__Instructions to follow__. Return all entries below exactly. Skip nothing.

━━━━━ Source records

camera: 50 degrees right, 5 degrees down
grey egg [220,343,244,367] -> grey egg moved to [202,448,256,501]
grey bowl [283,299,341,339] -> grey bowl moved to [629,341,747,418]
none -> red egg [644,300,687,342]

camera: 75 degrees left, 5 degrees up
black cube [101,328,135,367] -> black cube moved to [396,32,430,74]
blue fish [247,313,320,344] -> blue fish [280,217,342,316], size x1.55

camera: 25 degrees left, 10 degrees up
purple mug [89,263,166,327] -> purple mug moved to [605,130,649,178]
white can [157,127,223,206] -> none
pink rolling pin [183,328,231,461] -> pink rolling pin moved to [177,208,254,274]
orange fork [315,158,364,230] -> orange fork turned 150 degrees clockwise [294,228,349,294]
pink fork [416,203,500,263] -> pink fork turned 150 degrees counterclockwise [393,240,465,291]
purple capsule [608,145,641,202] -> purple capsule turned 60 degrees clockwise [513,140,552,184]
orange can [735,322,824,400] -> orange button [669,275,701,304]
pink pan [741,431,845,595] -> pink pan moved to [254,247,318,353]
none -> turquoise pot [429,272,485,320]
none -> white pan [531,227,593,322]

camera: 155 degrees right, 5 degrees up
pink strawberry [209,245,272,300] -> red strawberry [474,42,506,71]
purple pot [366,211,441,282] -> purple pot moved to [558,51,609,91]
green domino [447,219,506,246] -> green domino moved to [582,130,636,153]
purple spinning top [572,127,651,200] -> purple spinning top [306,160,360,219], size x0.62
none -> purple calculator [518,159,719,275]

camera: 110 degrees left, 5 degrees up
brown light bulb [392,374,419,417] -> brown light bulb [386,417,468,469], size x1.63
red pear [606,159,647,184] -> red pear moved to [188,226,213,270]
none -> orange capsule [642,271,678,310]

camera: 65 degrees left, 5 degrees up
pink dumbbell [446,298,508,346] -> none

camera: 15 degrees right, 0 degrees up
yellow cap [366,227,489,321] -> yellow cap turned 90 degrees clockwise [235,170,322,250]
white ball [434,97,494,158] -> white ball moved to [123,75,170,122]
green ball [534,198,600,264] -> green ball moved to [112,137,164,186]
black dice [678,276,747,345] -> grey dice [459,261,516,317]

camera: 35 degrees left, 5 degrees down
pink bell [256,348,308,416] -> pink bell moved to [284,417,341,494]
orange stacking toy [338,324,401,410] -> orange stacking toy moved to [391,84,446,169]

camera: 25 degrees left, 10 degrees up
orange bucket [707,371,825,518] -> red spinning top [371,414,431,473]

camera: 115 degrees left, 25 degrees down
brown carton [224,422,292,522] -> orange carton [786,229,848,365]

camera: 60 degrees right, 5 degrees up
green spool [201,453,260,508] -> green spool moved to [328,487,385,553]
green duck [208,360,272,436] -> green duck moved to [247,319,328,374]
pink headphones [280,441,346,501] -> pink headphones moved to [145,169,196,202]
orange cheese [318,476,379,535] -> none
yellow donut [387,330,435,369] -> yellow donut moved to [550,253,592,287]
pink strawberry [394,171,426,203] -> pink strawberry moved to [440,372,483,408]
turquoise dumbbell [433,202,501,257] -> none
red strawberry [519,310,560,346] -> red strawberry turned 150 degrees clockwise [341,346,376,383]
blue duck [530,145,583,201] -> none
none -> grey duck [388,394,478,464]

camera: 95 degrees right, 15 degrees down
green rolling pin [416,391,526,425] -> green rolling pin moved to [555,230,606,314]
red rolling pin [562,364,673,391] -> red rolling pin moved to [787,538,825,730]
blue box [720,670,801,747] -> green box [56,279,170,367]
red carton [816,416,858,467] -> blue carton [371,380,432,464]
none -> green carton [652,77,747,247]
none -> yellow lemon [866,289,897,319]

━━━━━━━━━━

__Response area__.
camera: 50 degrees right, 5 degrees down
grey egg [220,343,244,367] -> grey egg moved to [202,448,256,501]
grey bowl [283,299,341,339] -> grey bowl moved to [629,341,747,418]
none -> red egg [644,300,687,342]

camera: 75 degrees left, 5 degrees up
black cube [101,328,135,367] -> black cube moved to [396,32,430,74]
blue fish [247,313,320,344] -> blue fish [280,217,342,316], size x1.55

camera: 25 degrees left, 10 degrees up
purple mug [89,263,166,327] -> purple mug moved to [605,130,649,178]
white can [157,127,223,206] -> none
pink rolling pin [183,328,231,461] -> pink rolling pin moved to [177,208,254,274]
orange fork [315,158,364,230] -> orange fork turned 150 degrees clockwise [294,228,349,294]
pink fork [416,203,500,263] -> pink fork turned 150 degrees counterclockwise [393,240,465,291]
purple capsule [608,145,641,202] -> purple capsule turned 60 degrees clockwise [513,140,552,184]
orange can [735,322,824,400] -> orange button [669,275,701,304]
pink pan [741,431,845,595] -> pink pan moved to [254,247,318,353]
none -> turquoise pot [429,272,485,320]
none -> white pan [531,227,593,322]

camera: 155 degrees right, 5 degrees up
pink strawberry [209,245,272,300] -> red strawberry [474,42,506,71]
purple pot [366,211,441,282] -> purple pot moved to [558,51,609,91]
green domino [447,219,506,246] -> green domino moved to [582,130,636,153]
purple spinning top [572,127,651,200] -> purple spinning top [306,160,360,219], size x0.62
none -> purple calculator [518,159,719,275]

camera: 110 degrees left, 5 degrees up
brown light bulb [392,374,419,417] -> brown light bulb [386,417,468,469], size x1.63
red pear [606,159,647,184] -> red pear moved to [188,226,213,270]
none -> orange capsule [642,271,678,310]

camera: 65 degrees left, 5 degrees up
pink dumbbell [446,298,508,346] -> none

camera: 15 degrees right, 0 degrees up
yellow cap [366,227,489,321] -> yellow cap turned 90 degrees clockwise [235,170,322,250]
white ball [434,97,494,158] -> white ball moved to [123,75,170,122]
green ball [534,198,600,264] -> green ball moved to [112,137,164,186]
black dice [678,276,747,345] -> grey dice [459,261,516,317]

camera: 35 degrees left, 5 degrees down
pink bell [256,348,308,416] -> pink bell moved to [284,417,341,494]
orange stacking toy [338,324,401,410] -> orange stacking toy moved to [391,84,446,169]

camera: 25 degrees left, 10 degrees up
orange bucket [707,371,825,518] -> red spinning top [371,414,431,473]

camera: 115 degrees left, 25 degrees down
brown carton [224,422,292,522] -> orange carton [786,229,848,365]

camera: 60 degrees right, 5 degrees up
green spool [201,453,260,508] -> green spool moved to [328,487,385,553]
green duck [208,360,272,436] -> green duck moved to [247,319,328,374]
pink headphones [280,441,346,501] -> pink headphones moved to [145,169,196,202]
orange cheese [318,476,379,535] -> none
yellow donut [387,330,435,369] -> yellow donut moved to [550,253,592,287]
pink strawberry [394,171,426,203] -> pink strawberry moved to [440,372,483,408]
turquoise dumbbell [433,202,501,257] -> none
red strawberry [519,310,560,346] -> red strawberry turned 150 degrees clockwise [341,346,376,383]
blue duck [530,145,583,201] -> none
none -> grey duck [388,394,478,464]

camera: 95 degrees right, 15 degrees down
green rolling pin [416,391,526,425] -> green rolling pin moved to [555,230,606,314]
red rolling pin [562,364,673,391] -> red rolling pin moved to [787,538,825,730]
blue box [720,670,801,747] -> green box [56,279,170,367]
red carton [816,416,858,467] -> blue carton [371,380,432,464]
none -> green carton [652,77,747,247]
none -> yellow lemon [866,289,897,319]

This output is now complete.